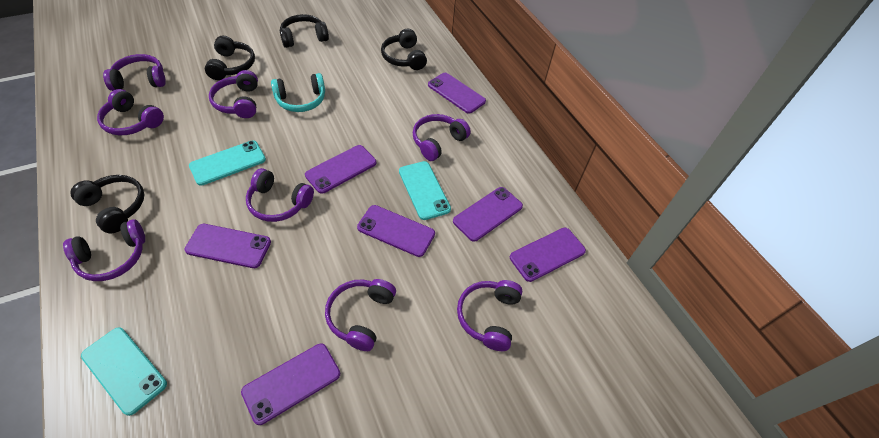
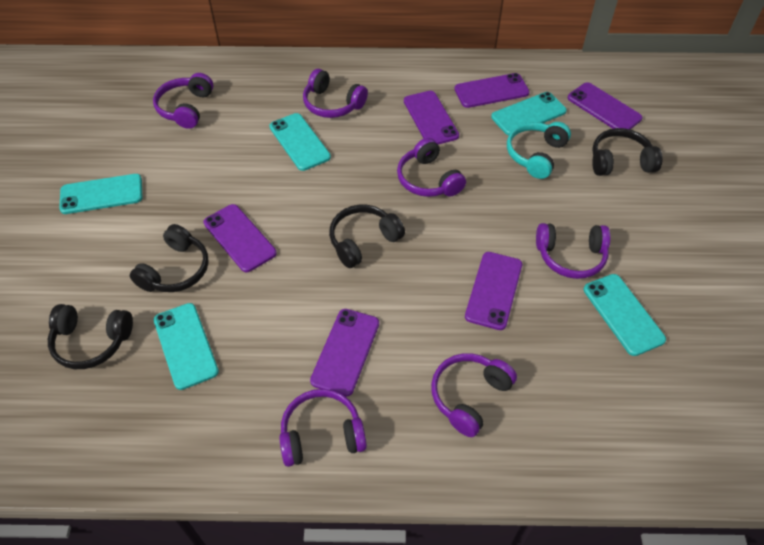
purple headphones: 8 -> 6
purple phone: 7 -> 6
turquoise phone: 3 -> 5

☆ ☆ ☆ ☆ ☆

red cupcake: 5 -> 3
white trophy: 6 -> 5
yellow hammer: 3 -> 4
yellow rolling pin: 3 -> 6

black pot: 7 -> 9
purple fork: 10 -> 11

☆ ☆ ☆ ☆ ☆

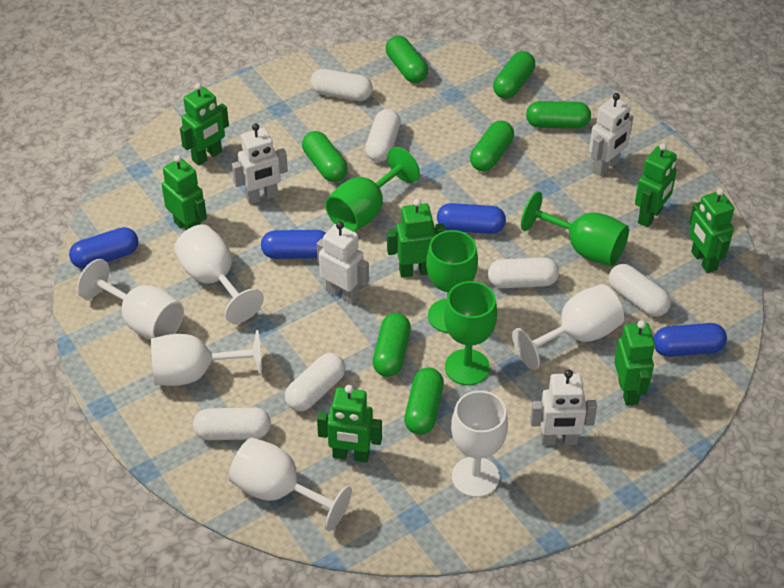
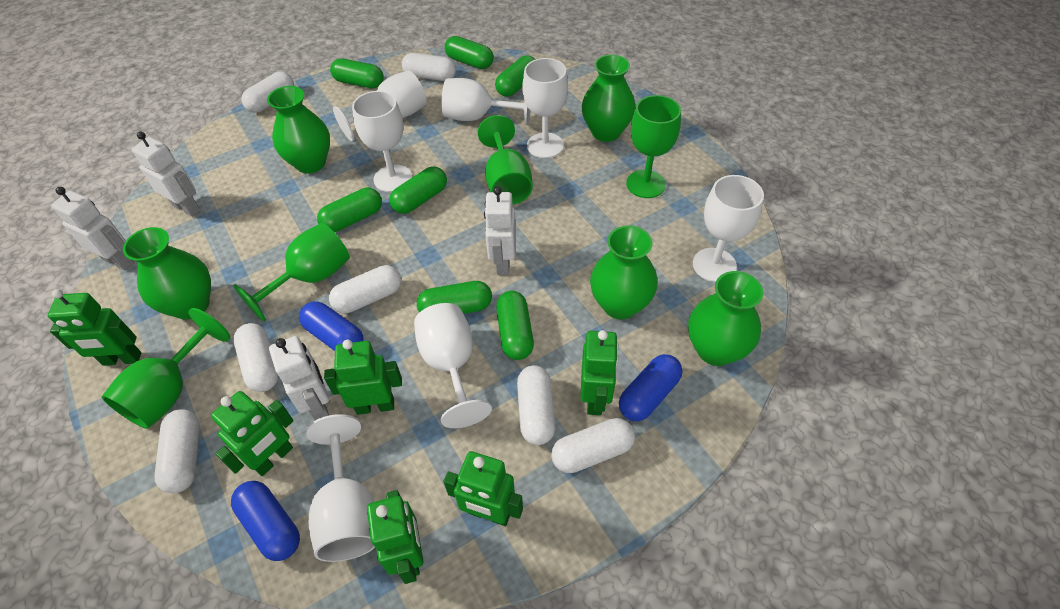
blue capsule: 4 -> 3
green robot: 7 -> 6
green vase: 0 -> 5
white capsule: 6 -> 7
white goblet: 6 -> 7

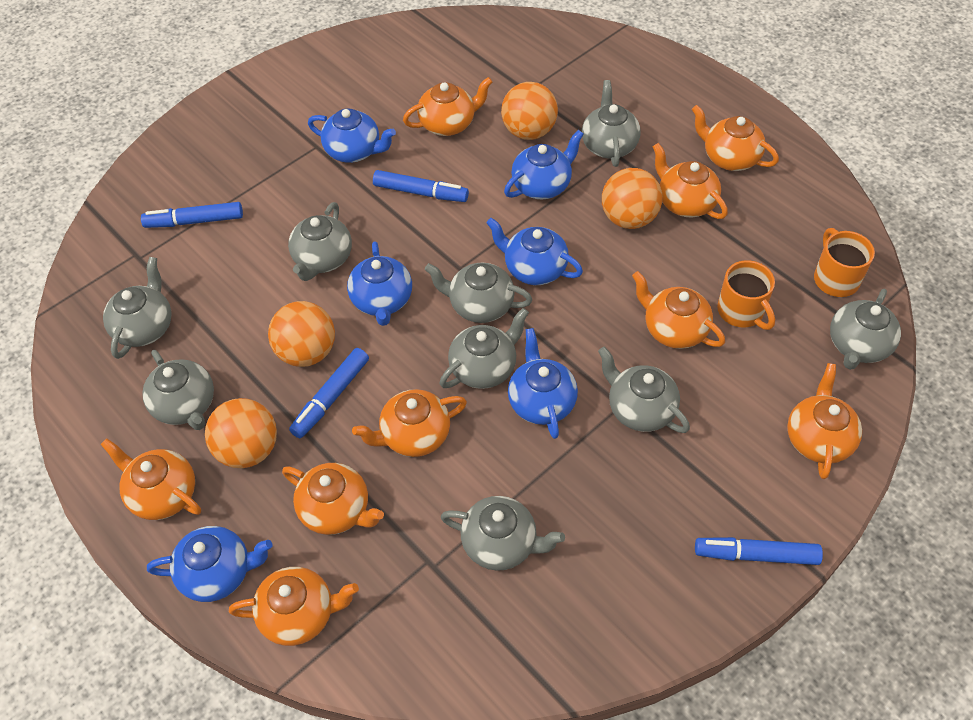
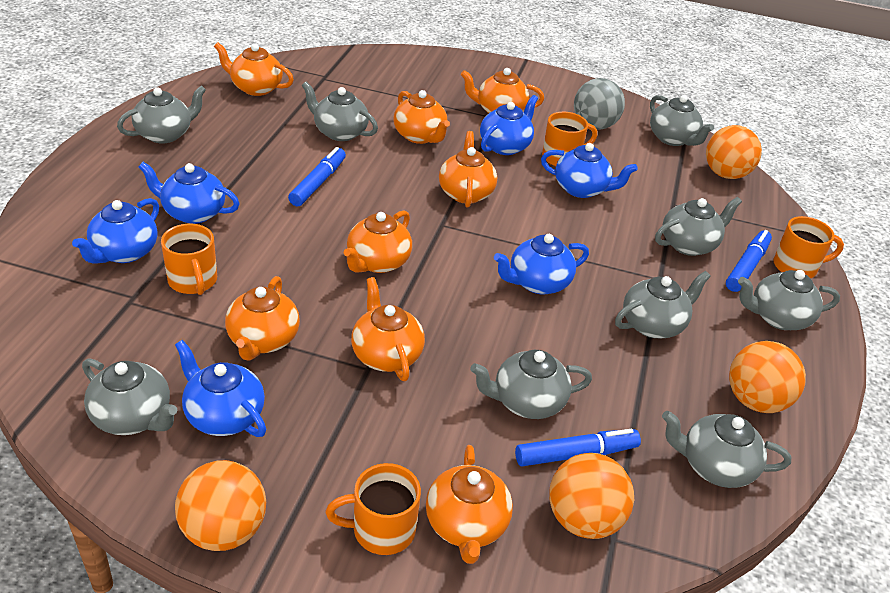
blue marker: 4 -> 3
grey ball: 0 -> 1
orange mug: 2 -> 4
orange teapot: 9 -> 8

☆ ☆ ☆ ☆ ☆

## Task
Given the records above, return exactly the lines starting at the line containing "purple headphones: 8 -> 6" and ending at the line containing "turquoise phone: 3 -> 5", including both.

## Solution
purple headphones: 8 -> 6
purple phone: 7 -> 6
turquoise phone: 3 -> 5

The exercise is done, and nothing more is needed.